TASK GOAL.
Leave out the pictures and restate the rest of the data exactly.

DATA SECTION.
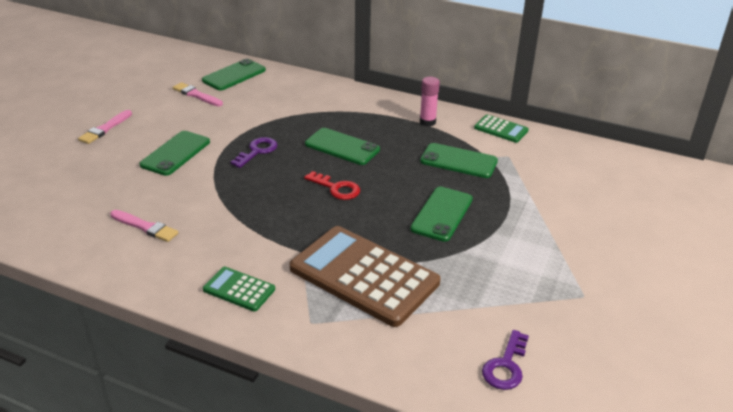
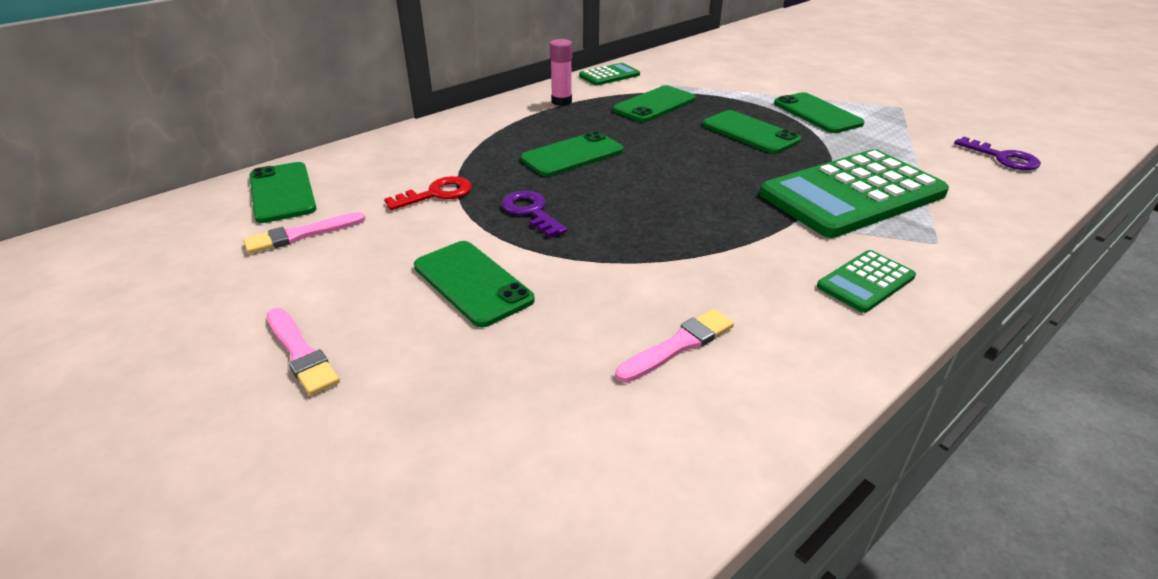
camera: 65 degrees left, 0 degrees up
(336, 188) = (665, 176): red key -> red key (437, 194)
(364, 276) = (852, 194): brown calculator -> green calculator
(516, 244) = (817, 113): none -> green phone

ANSWER SPACE.
camera: 65 degrees left, 0 degrees up
(336, 188) = (665, 176): red key -> red key (437, 194)
(364, 276) = (852, 194): brown calculator -> green calculator
(516, 244) = (817, 113): none -> green phone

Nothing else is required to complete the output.